*** Opening TASK DATA ***
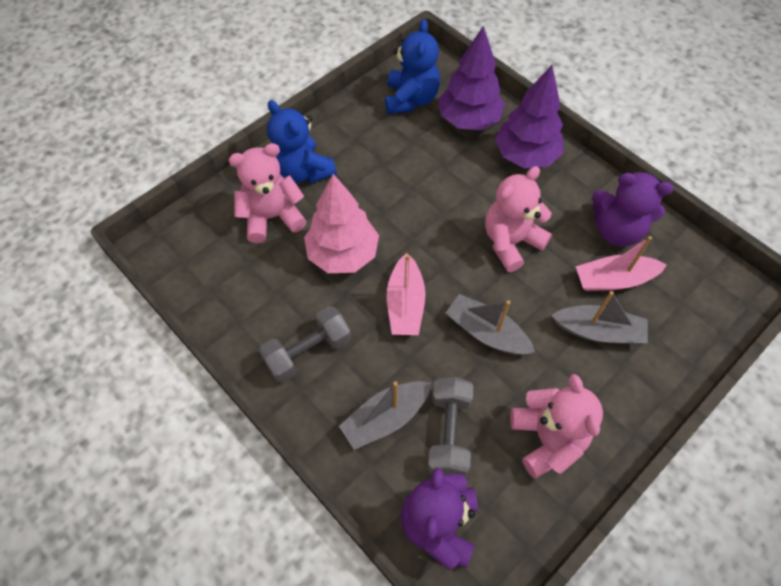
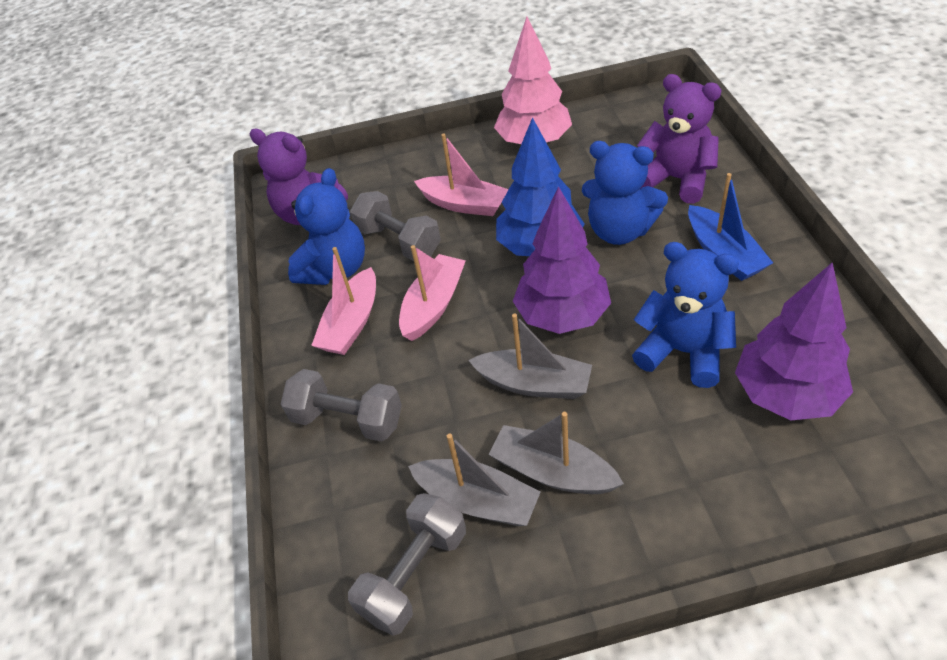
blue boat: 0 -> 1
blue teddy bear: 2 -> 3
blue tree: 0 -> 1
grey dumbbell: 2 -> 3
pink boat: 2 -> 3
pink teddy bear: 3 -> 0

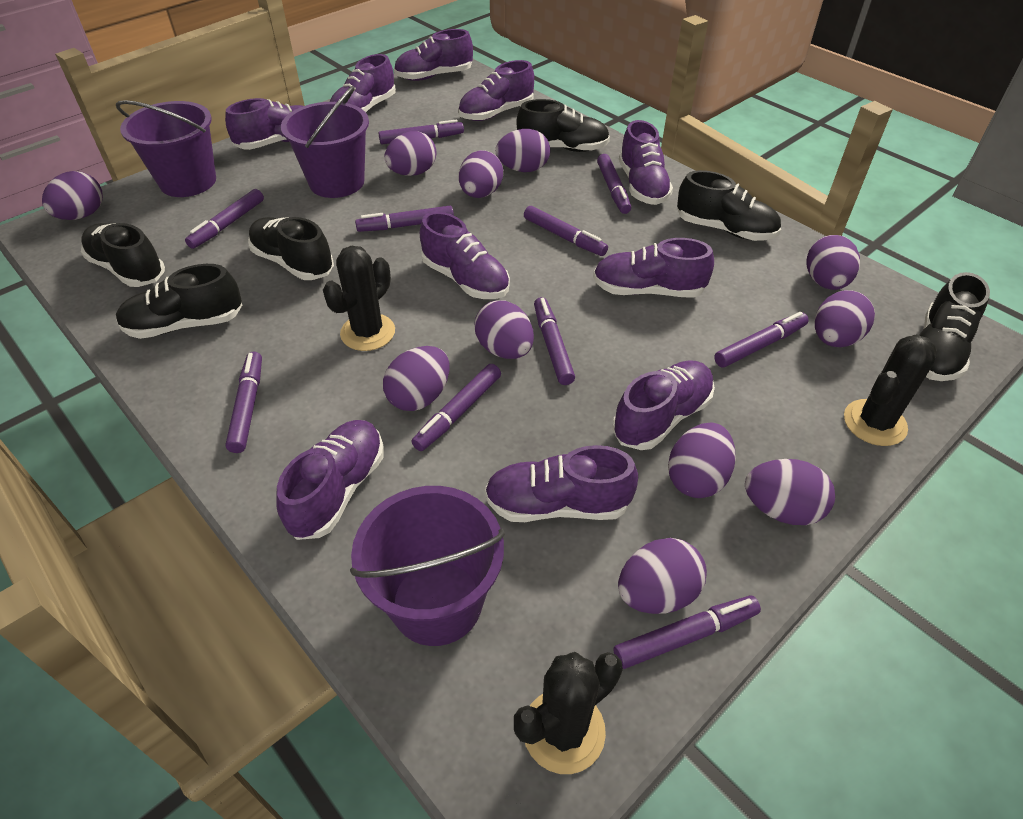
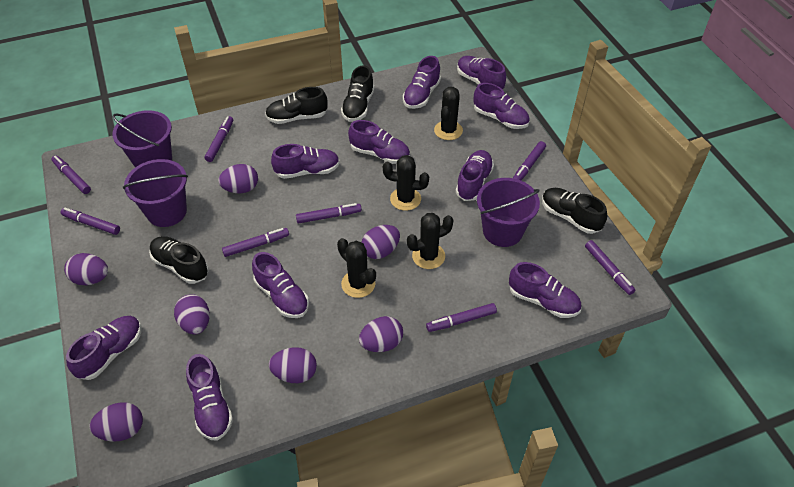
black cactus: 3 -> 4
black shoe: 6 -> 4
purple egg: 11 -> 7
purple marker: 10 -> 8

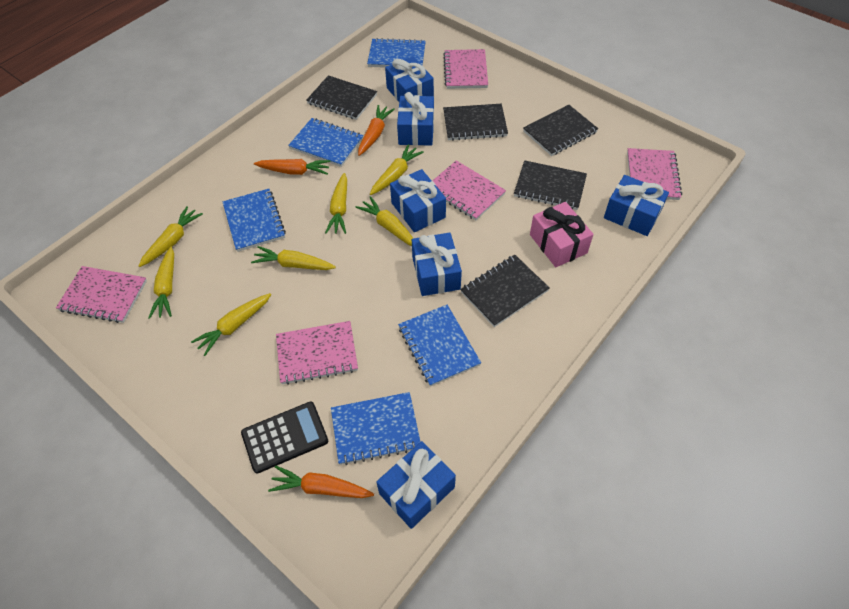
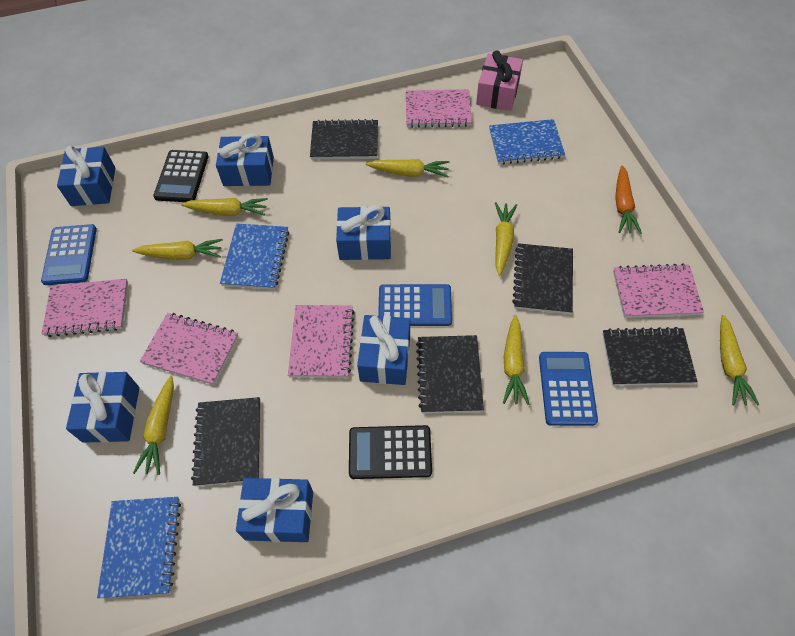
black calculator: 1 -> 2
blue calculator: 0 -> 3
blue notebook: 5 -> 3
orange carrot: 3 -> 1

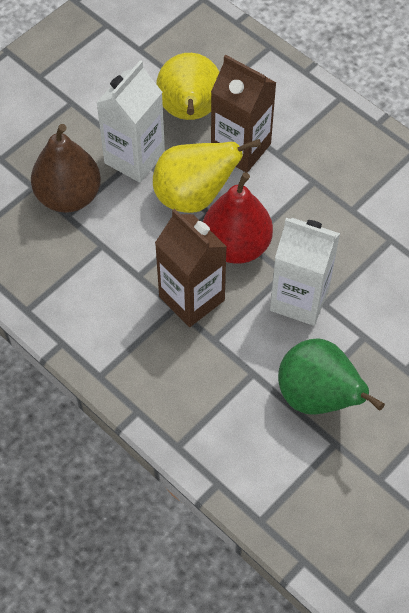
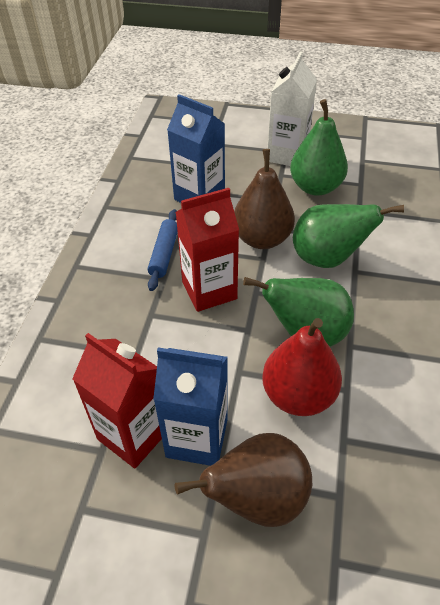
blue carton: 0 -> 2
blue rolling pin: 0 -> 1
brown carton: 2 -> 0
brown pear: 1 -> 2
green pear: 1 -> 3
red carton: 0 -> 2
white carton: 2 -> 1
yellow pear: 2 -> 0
*** Closing TASK DATA ***
• WORK REQUIRED: Without the pictures, copy all of the entries exactly as they appear.

• SOLUTION TO THIS EXERCISE:
blue boat: 0 -> 1
blue teddy bear: 2 -> 3
blue tree: 0 -> 1
grey dumbbell: 2 -> 3
pink boat: 2 -> 3
pink teddy bear: 3 -> 0

black cactus: 3 -> 4
black shoe: 6 -> 4
purple egg: 11 -> 7
purple marker: 10 -> 8

black calculator: 1 -> 2
blue calculator: 0 -> 3
blue notebook: 5 -> 3
orange carrot: 3 -> 1

blue carton: 0 -> 2
blue rolling pin: 0 -> 1
brown carton: 2 -> 0
brown pear: 1 -> 2
green pear: 1 -> 3
red carton: 0 -> 2
white carton: 2 -> 1
yellow pear: 2 -> 0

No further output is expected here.